#### Exercise aim
Write out again, exactly, the lines below starting at the one with "orange vogezime <308 387 366 440>" and ending at the one with "rotated: purple ronula".

#### Task inputs

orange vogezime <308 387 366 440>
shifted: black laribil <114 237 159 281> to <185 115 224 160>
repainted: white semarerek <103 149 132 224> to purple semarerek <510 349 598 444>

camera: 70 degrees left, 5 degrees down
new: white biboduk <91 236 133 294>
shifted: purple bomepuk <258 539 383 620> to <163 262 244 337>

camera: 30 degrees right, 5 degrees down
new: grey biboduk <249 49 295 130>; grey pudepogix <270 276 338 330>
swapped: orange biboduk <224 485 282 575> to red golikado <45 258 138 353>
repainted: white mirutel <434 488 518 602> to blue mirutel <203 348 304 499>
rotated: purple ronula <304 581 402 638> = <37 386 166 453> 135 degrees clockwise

* * *

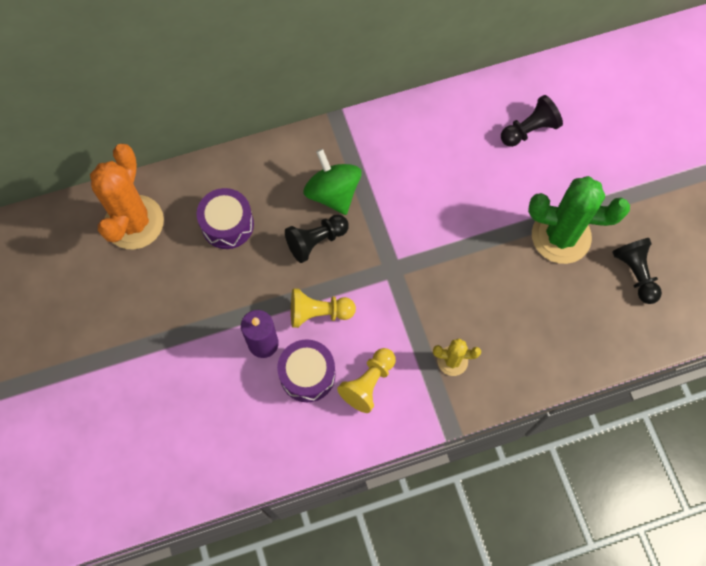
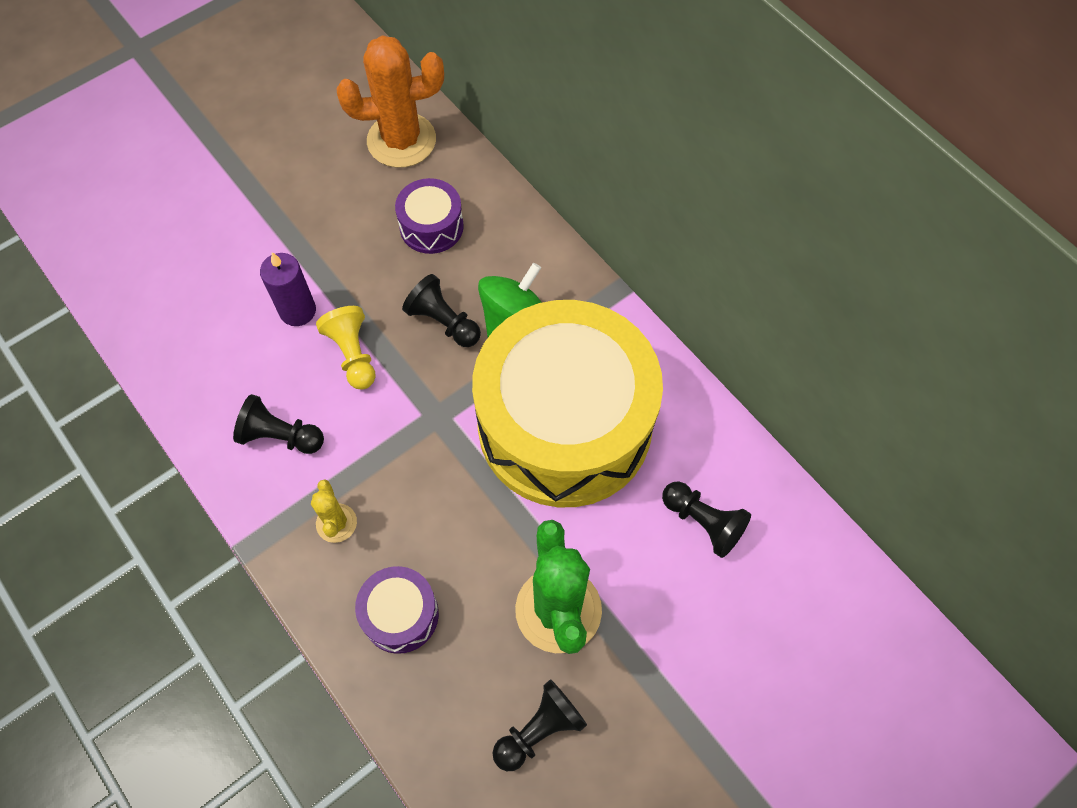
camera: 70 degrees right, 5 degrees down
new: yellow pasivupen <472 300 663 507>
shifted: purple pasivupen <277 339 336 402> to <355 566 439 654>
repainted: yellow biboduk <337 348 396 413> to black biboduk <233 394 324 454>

#### Exercise response
orange vogezime <308 387 366 440>
shifted: black laribil <114 237 159 281> to <185 115 224 160>
repainted: white semarerek <103 149 132 224> to purple semarerek <510 349 598 444>

camera: 70 degrees left, 5 degrees down
new: white biboduk <91 236 133 294>
shifted: purple bomepuk <258 539 383 620> to <163 262 244 337>

camera: 30 degrees right, 5 degrees down
new: grey biboduk <249 49 295 130>; grey pudepogix <270 276 338 330>
swapped: orange biboduk <224 485 282 575> to red golikado <45 258 138 353>
repainted: white mirutel <434 488 518 602> to blue mirutel <203 348 304 499>
rotated: purple ronula <304 581 402 638> = <37 386 166 453> 135 degrees clockwise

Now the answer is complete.